▸ **Your objective**:
Return the listing beneath precisely, with every line intact.

*** The data

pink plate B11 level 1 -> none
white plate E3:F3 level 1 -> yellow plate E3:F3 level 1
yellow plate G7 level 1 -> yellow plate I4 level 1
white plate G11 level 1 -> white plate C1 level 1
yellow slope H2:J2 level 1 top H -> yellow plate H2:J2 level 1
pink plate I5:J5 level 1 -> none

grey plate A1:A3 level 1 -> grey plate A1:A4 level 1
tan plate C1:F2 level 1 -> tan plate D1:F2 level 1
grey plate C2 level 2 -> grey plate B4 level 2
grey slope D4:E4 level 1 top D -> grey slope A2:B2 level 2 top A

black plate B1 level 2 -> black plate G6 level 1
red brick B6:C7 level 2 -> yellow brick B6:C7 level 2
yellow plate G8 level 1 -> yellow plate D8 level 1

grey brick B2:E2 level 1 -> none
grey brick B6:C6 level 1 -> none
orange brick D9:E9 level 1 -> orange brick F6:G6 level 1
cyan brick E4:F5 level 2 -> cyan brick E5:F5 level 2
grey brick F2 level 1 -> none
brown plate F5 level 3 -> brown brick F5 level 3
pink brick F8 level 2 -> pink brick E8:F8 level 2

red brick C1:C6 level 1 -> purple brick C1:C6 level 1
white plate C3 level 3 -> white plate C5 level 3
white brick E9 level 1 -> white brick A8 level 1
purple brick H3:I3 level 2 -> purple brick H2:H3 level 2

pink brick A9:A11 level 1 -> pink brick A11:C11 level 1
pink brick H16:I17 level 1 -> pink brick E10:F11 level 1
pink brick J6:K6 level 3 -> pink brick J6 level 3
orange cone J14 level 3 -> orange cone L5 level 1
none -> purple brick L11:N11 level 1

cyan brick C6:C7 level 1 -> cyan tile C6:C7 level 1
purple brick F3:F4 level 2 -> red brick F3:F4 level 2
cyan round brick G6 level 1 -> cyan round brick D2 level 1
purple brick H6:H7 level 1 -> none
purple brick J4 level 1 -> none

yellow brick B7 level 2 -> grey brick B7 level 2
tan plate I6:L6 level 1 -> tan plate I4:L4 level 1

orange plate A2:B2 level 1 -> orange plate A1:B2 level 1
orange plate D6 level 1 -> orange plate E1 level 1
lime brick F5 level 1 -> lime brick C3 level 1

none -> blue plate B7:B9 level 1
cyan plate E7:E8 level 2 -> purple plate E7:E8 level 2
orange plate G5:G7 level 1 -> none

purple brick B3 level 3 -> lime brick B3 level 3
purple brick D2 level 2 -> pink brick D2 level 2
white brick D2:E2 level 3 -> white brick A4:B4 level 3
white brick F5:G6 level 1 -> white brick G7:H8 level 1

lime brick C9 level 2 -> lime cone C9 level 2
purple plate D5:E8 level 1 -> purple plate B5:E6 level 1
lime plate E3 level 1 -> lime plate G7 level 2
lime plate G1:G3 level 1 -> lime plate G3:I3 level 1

******

▸ **Solved exercise**:
pink plate B11 level 1 -> none
white plate E3:F3 level 1 -> yellow plate E3:F3 level 1
yellow plate G7 level 1 -> yellow plate I4 level 1
white plate G11 level 1 -> white plate C1 level 1
yellow slope H2:J2 level 1 top H -> yellow plate H2:J2 level 1
pink plate I5:J5 level 1 -> none

grey plate A1:A3 level 1 -> grey plate A1:A4 level 1
tan plate C1:F2 level 1 -> tan plate D1:F2 level 1
grey plate C2 level 2 -> grey plate B4 level 2
grey slope D4:E4 level 1 top D -> grey slope A2:B2 level 2 top A

black plate B1 level 2 -> black plate G6 level 1
red brick B6:C7 level 2 -> yellow brick B6:C7 level 2
yellow plate G8 level 1 -> yellow plate D8 level 1

grey brick B2:E2 level 1 -> none
grey brick B6:C6 level 1 -> none
orange brick D9:E9 level 1 -> orange brick F6:G6 level 1
cyan brick E4:F5 level 2 -> cyan brick E5:F5 level 2
grey brick F2 level 1 -> none
brown plate F5 level 3 -> brown brick F5 level 3
pink brick F8 level 2 -> pink brick E8:F8 level 2

red brick C1:C6 level 1 -> purple brick C1:C6 level 1
white plate C3 level 3 -> white plate C5 level 3
white brick E9 level 1 -> white brick A8 level 1
purple brick H3:I3 level 2 -> purple brick H2:H3 level 2

pink brick A9:A11 level 1 -> pink brick A11:C11 level 1
pink brick H16:I17 level 1 -> pink brick E10:F11 level 1
pink brick J6:K6 level 3 -> pink brick J6 level 3
orange cone J14 level 3 -> orange cone L5 level 1
none -> purple brick L11:N11 level 1

cyan brick C6:C7 level 1 -> cyan tile C6:C7 level 1
purple brick F3:F4 level 2 -> red brick F3:F4 level 2
cyan round brick G6 level 1 -> cyan round brick D2 level 1
purple brick H6:H7 level 1 -> none
purple brick J4 level 1 -> none

yellow brick B7 level 2 -> grey brick B7 level 2
tan plate I6:L6 level 1 -> tan plate I4:L4 level 1

orange plate A2:B2 level 1 -> orange plate A1:B2 level 1
orange plate D6 level 1 -> orange plate E1 level 1
lime brick F5 level 1 -> lime brick C3 level 1

none -> blue plate B7:B9 level 1
cyan plate E7:E8 level 2 -> purple plate E7:E8 level 2
orange plate G5:G7 level 1 -> none

purple brick B3 level 3 -> lime brick B3 level 3
purple brick D2 level 2 -> pink brick D2 level 2
white brick D2:E2 level 3 -> white brick A4:B4 level 3
white brick F5:G6 level 1 -> white brick G7:H8 level 1

lime brick C9 level 2 -> lime cone C9 level 2
purple plate D5:E8 level 1 -> purple plate B5:E6 level 1
lime plate E3 level 1 -> lime plate G7 level 2
lime plate G1:G3 level 1 -> lime plate G3:I3 level 1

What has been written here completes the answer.